## WHAT THIS TASK INVOLVES
Write out the entries below once more, exactly.

## AVAILABLE RECORDS
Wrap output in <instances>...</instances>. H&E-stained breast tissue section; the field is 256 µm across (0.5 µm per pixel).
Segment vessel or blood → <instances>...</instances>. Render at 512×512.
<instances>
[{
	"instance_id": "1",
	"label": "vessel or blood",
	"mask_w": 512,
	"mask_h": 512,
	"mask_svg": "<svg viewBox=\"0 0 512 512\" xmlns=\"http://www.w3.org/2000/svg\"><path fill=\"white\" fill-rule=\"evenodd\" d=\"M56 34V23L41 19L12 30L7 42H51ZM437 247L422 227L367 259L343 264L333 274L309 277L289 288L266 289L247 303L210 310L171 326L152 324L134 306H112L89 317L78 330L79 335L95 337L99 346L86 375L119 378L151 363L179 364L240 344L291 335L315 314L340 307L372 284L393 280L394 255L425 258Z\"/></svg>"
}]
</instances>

## EXERCISE ANSWER
Wrap output in <instances>...</instances>. H&E-stained breast tissue section; the field is 256 µm across (0.5 µm per pixel).
Segment vessel or blood → <instances>...</instances>. Render at 512×512.
<instances>
[{
	"instance_id": "1",
	"label": "vessel or blood",
	"mask_w": 512,
	"mask_h": 512,
	"mask_svg": "<svg viewBox=\"0 0 512 512\" xmlns=\"http://www.w3.org/2000/svg\"><path fill=\"white\" fill-rule=\"evenodd\" d=\"M56 34V23L41 19L12 30L7 42H51ZM437 247L422 227L367 259L343 264L333 274L309 277L289 288L266 289L247 303L210 310L171 326L152 324L134 306H112L89 317L78 330L79 335L95 337L99 346L86 375L119 378L151 363L179 364L240 344L291 335L315 314L340 307L372 284L393 280L394 255L425 258Z\"/></svg>"
}]
</instances>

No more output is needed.